**Task requirements**
Word for word, repeat the records, leaving every picture behind.

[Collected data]
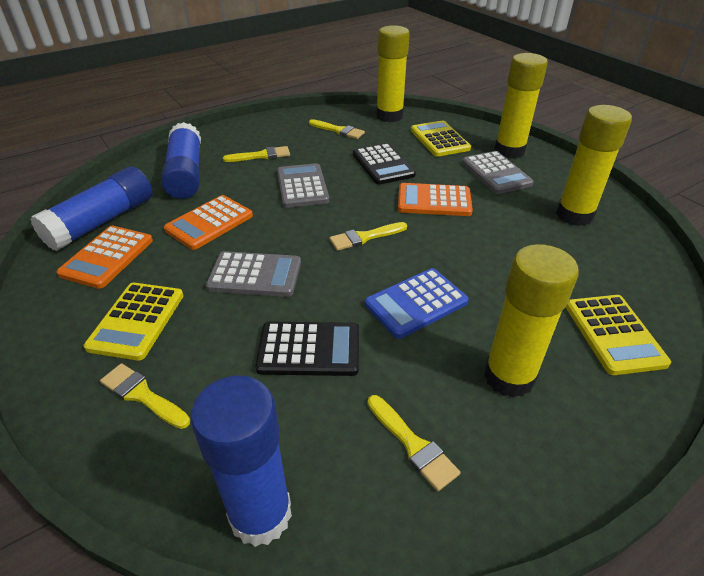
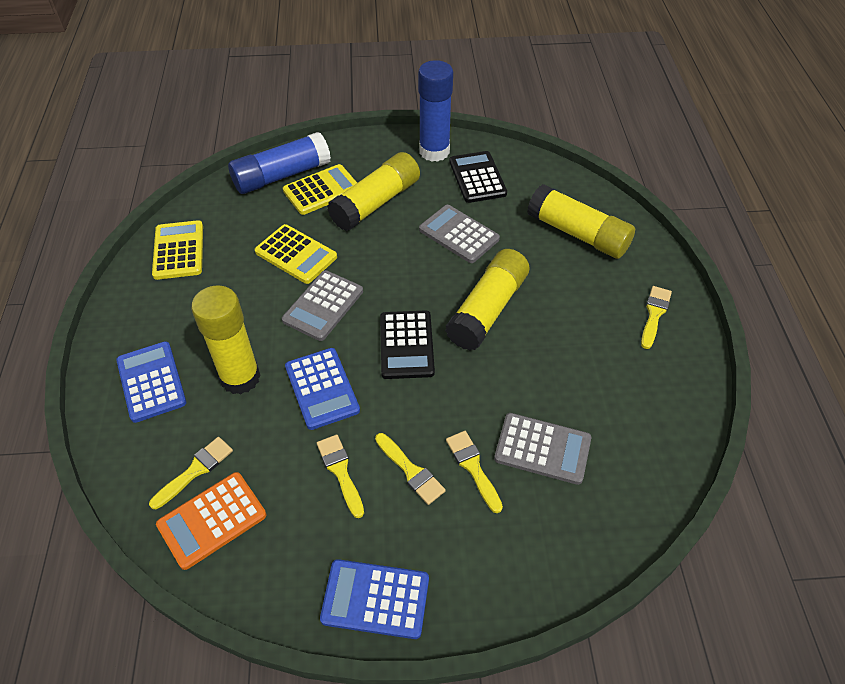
blue calculator: 1 -> 3
blue glue stick: 3 -> 2
orange calculator: 3 -> 1

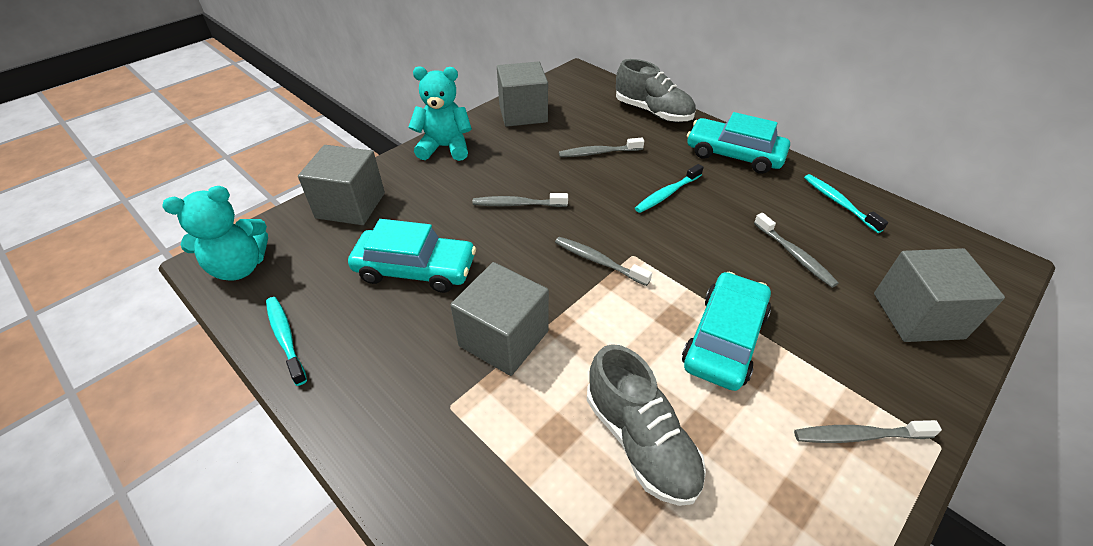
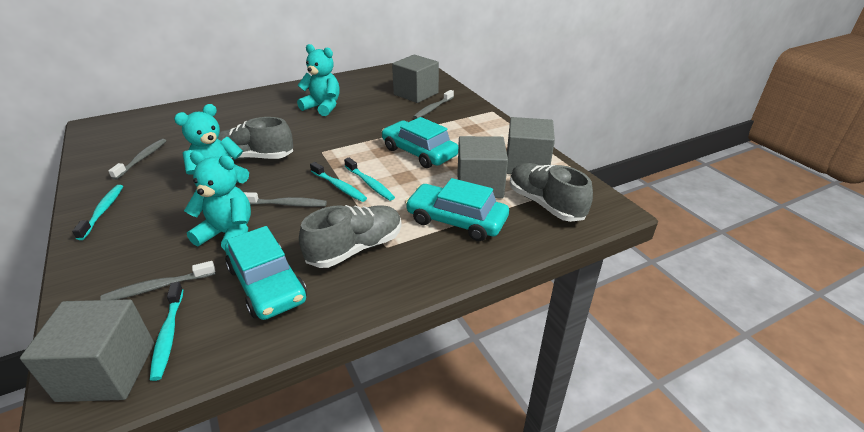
grey shoe: 2 -> 3
grey toothbrush: 5 -> 4
turquoise teddy bear: 2 -> 3
turquoise toothbrush: 3 -> 4

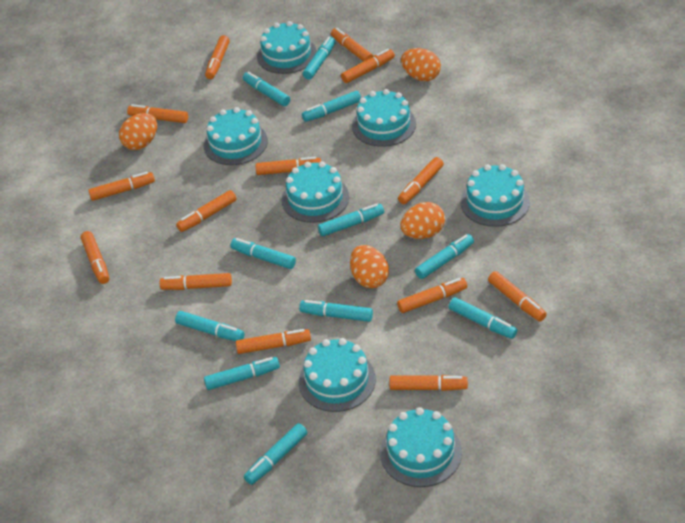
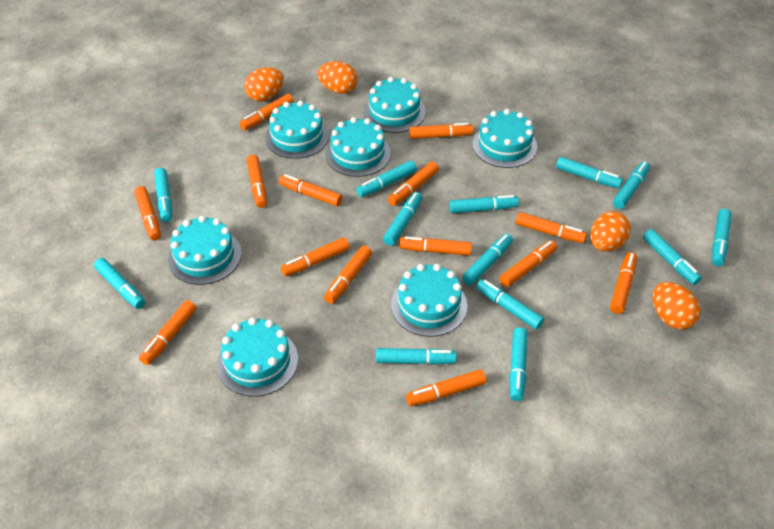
turquoise marker: 11 -> 13

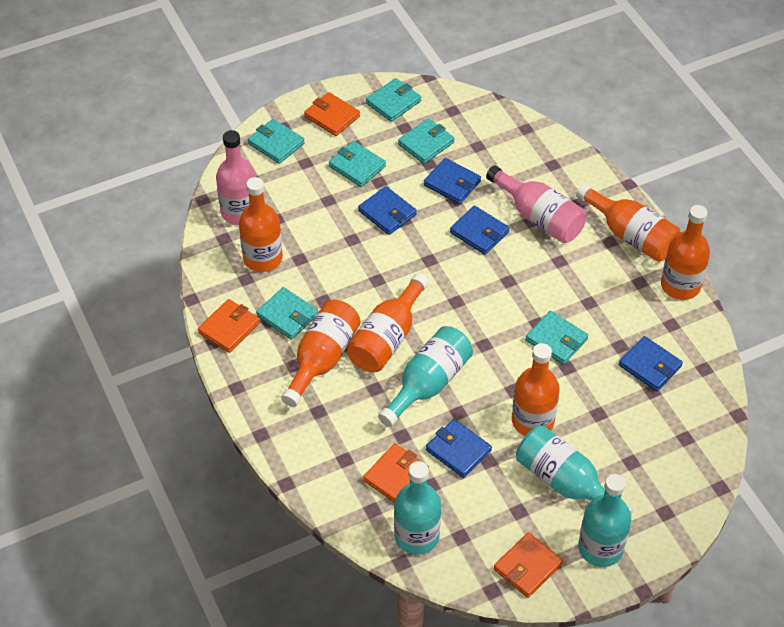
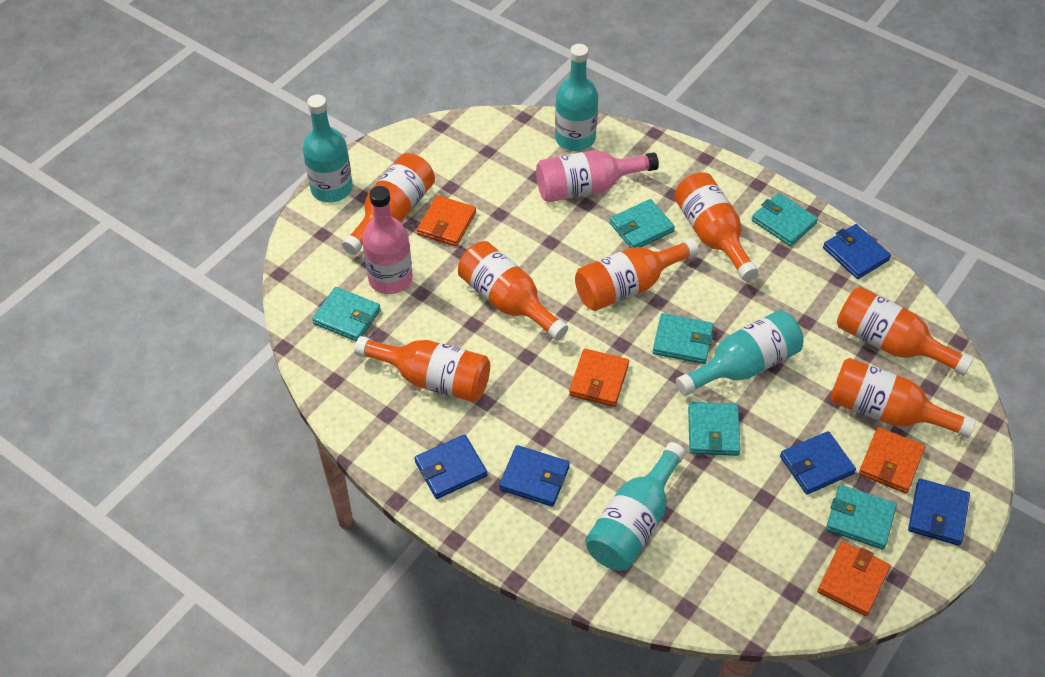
orange bottle: 6 -> 7

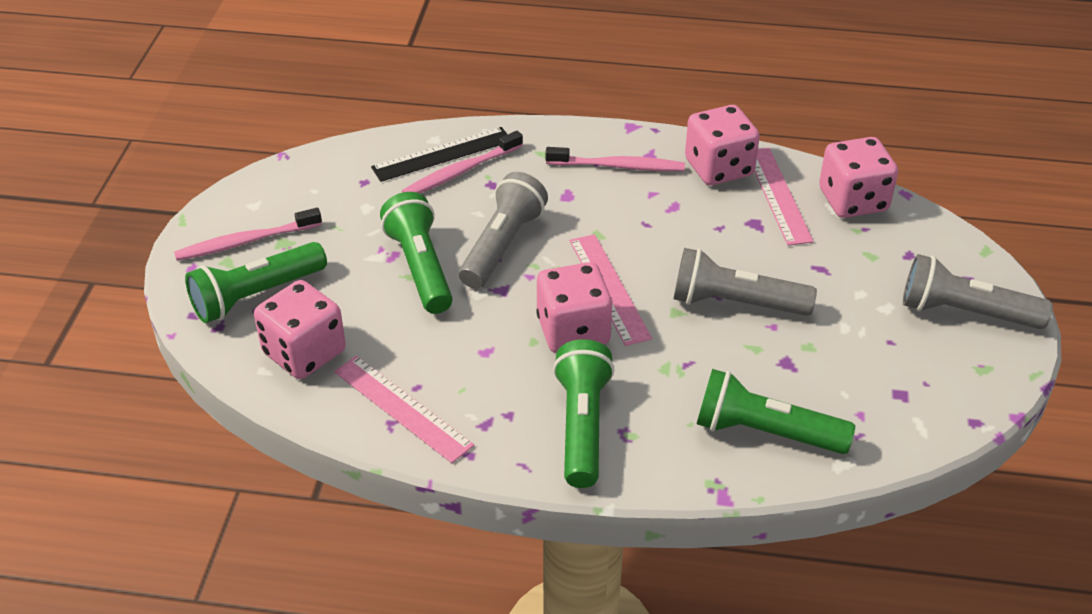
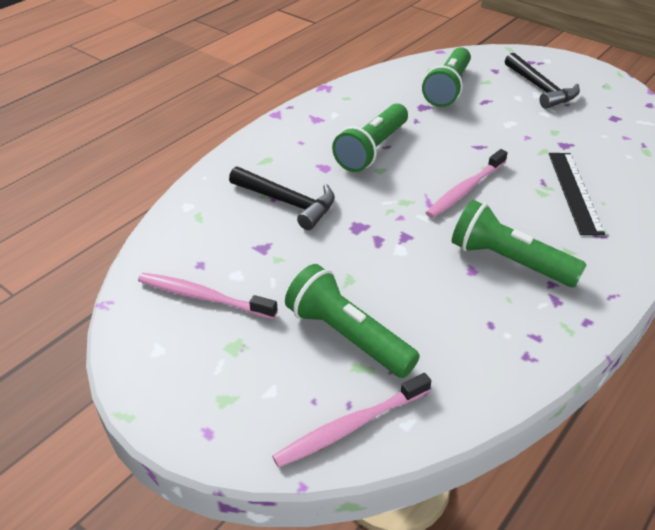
black hammer: 0 -> 2
grey flashlight: 3 -> 0
pink dice: 4 -> 0
pink ruler: 3 -> 0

**Your response**
blue calculator: 1 -> 3
blue glue stick: 3 -> 2
orange calculator: 3 -> 1

grey shoe: 2 -> 3
grey toothbrush: 5 -> 4
turquoise teddy bear: 2 -> 3
turquoise toothbrush: 3 -> 4

turquoise marker: 11 -> 13

orange bottle: 6 -> 7

black hammer: 0 -> 2
grey flashlight: 3 -> 0
pink dice: 4 -> 0
pink ruler: 3 -> 0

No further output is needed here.